Given information: Begin
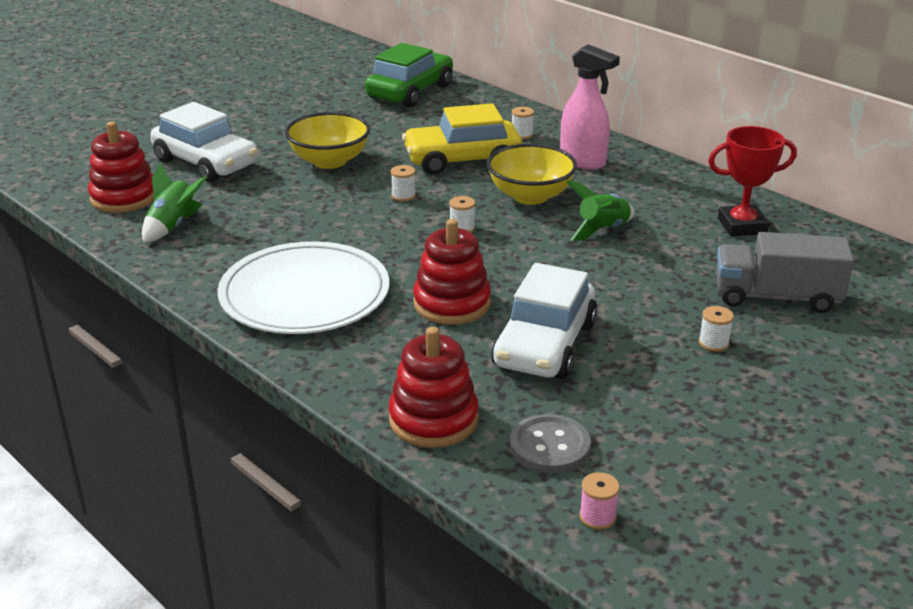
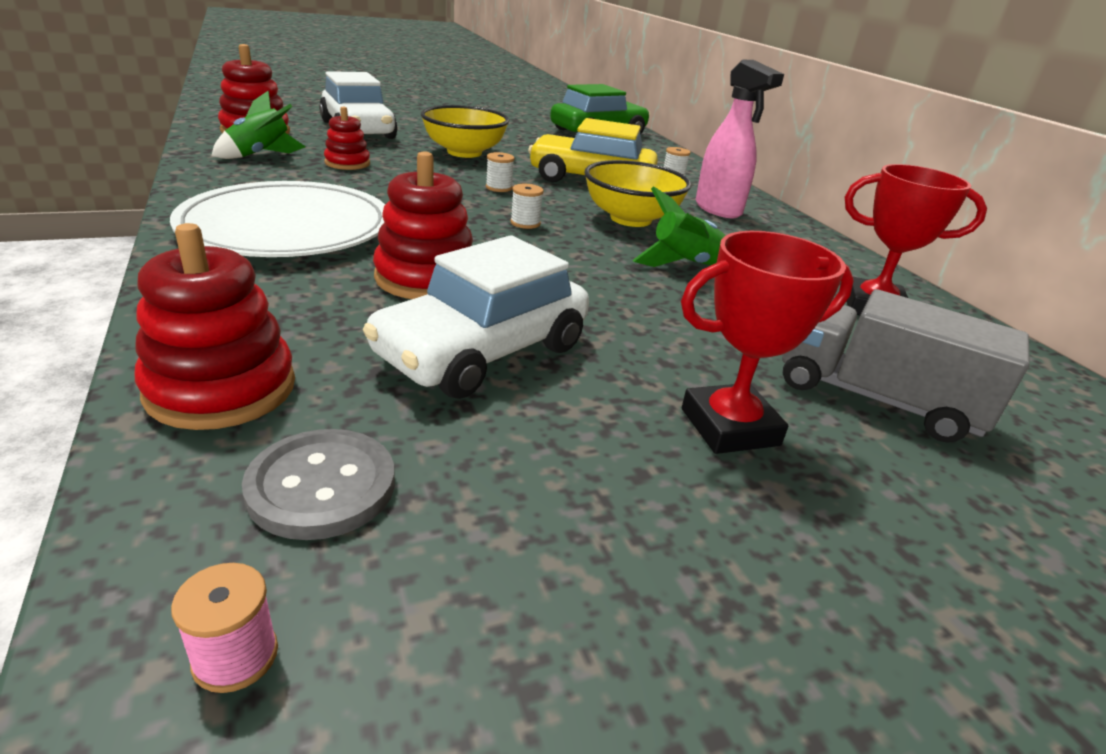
camera: 20 degrees right, 0 degrees up
(255, 210) = (347, 163): none -> red stacking toy
(713, 343) = (729, 427): white spool -> red trophy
Given information: End
### Task requirements
Apart from the pictures, repeat the data above exactly.

### Exercise solution
camera: 20 degrees right, 0 degrees up
(255, 210) = (347, 163): none -> red stacking toy
(713, 343) = (729, 427): white spool -> red trophy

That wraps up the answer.